Each and every line below goes into your answer unchanged, but leave out the images.

:: Provided material ::
- - - - - - -

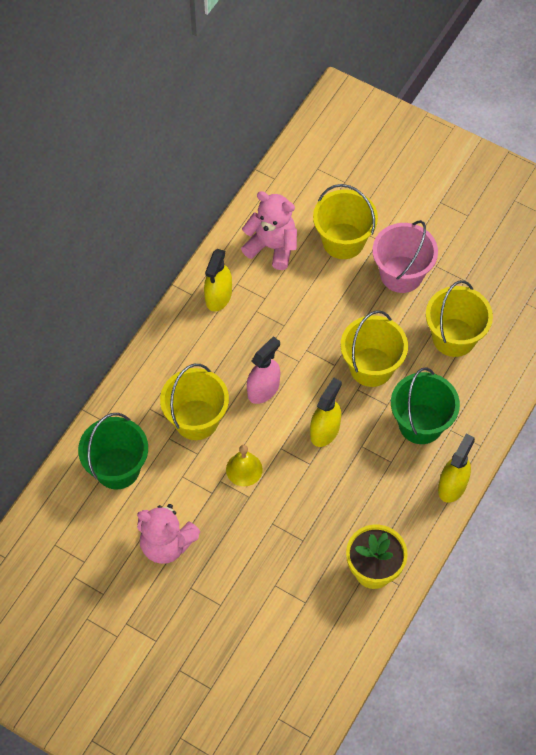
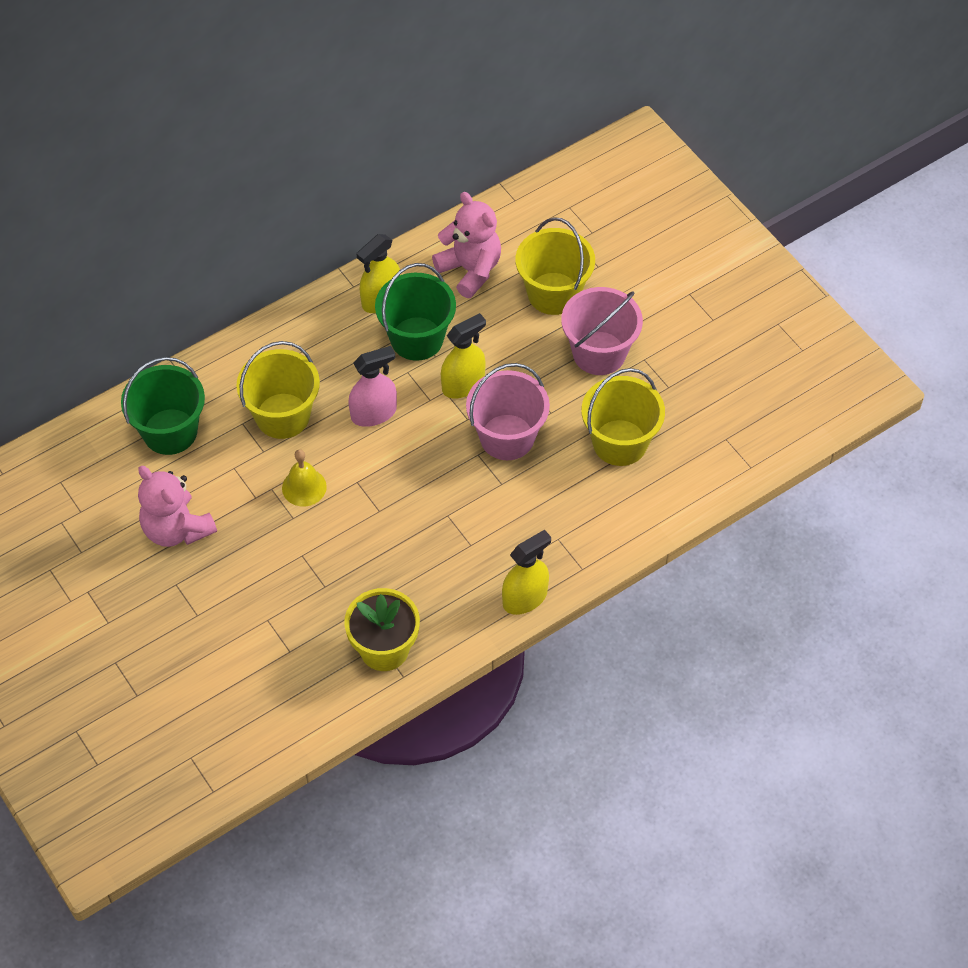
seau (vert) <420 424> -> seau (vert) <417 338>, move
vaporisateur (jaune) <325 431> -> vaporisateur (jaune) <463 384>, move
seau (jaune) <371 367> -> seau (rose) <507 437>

- - - - - - -

:: Result ::
seau (vert) <420 424> -> seau (vert) <417 338>, move
vaporisateur (jaune) <325 431> -> vaporisateur (jaune) <463 384>, move
seau (jaune) <371 367> -> seau (rose) <507 437>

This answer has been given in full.